TASK TO CARRY OUT: Reproduce verbatim the lines of the material below, starting at the line with "black square: (511, 582)" and ending at the line with "red triangle: (906, 639)", both inclusive; skip the rest.

SUPPLIED ENTRIES:
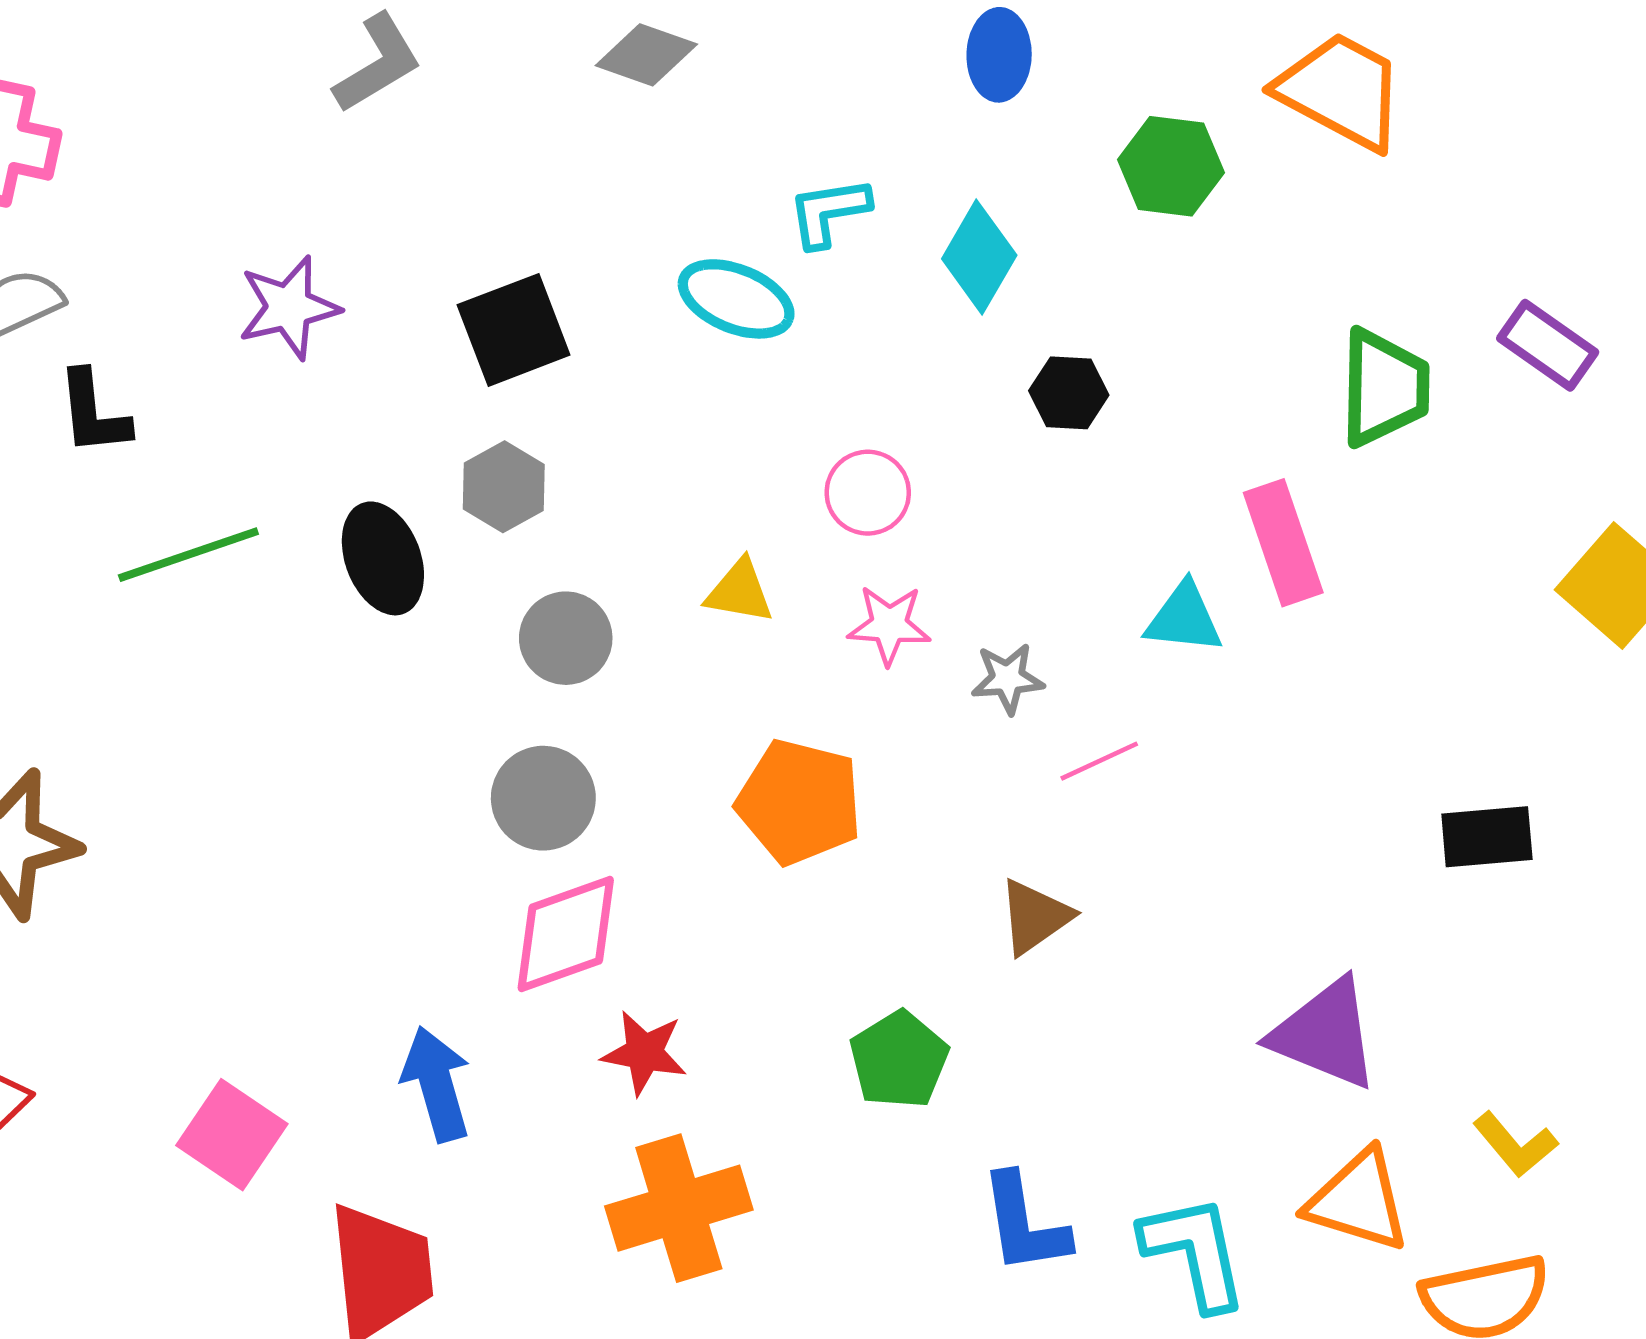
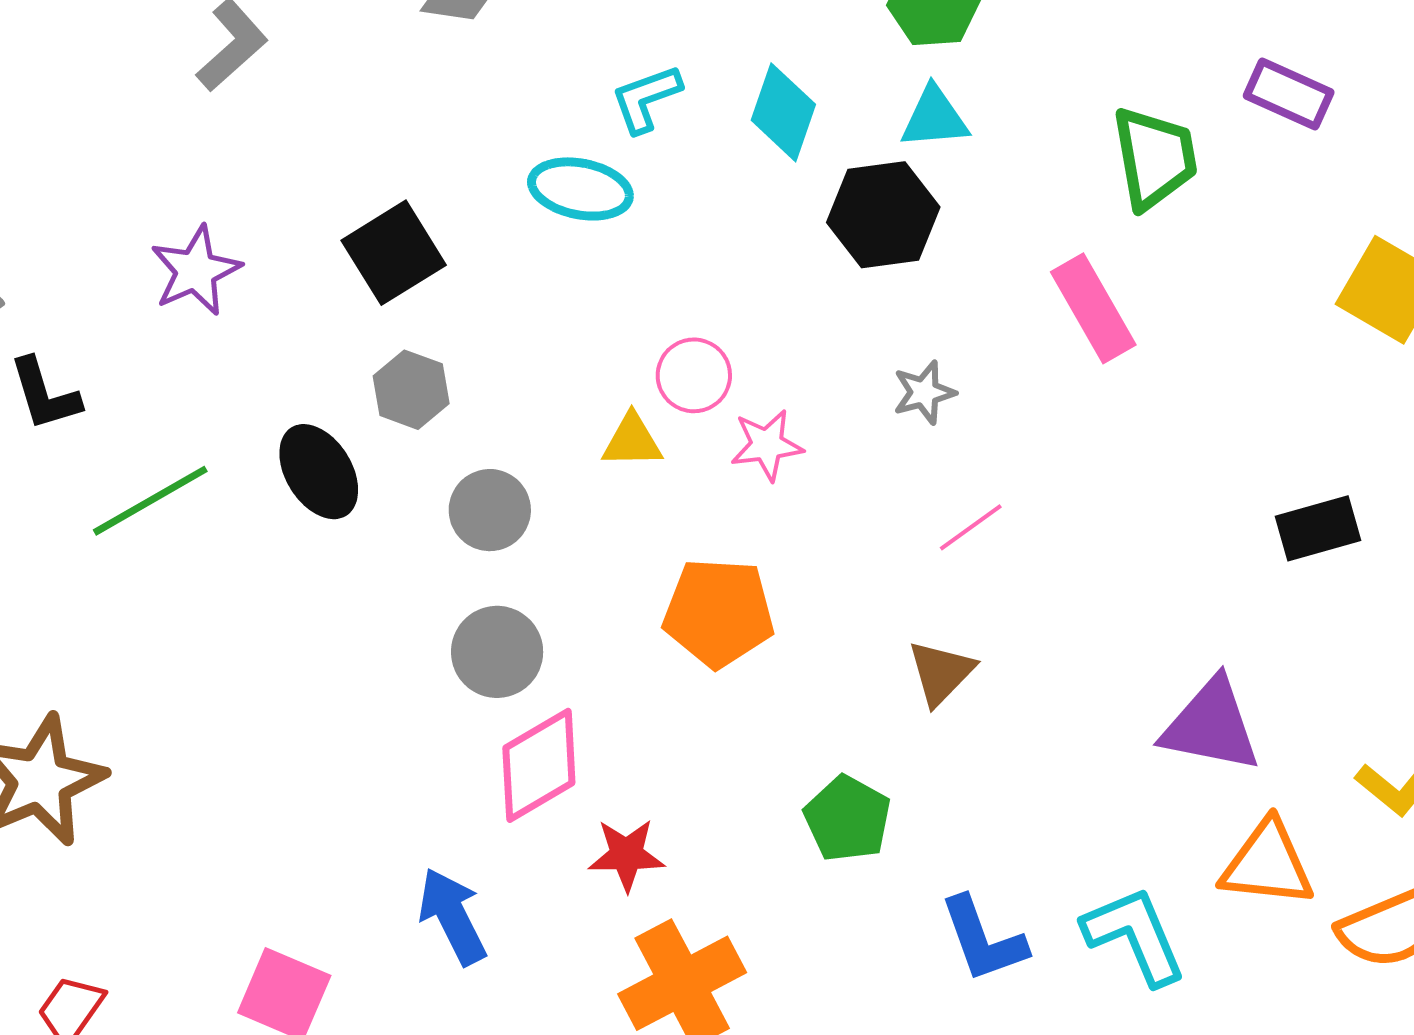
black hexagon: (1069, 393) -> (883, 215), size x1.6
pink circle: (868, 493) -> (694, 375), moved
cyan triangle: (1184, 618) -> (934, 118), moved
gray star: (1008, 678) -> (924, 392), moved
* * *
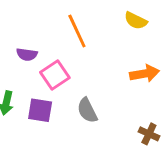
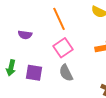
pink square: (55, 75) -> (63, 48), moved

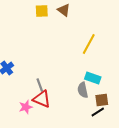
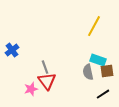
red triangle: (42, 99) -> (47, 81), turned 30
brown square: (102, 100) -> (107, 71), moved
* * *
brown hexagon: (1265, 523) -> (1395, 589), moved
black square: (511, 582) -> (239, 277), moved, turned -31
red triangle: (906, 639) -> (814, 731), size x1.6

YOUR SOLUTION:
black square: (511, 582) -> (239, 277), moved, turned -31
red triangle: (906, 639) -> (814, 731), size x1.6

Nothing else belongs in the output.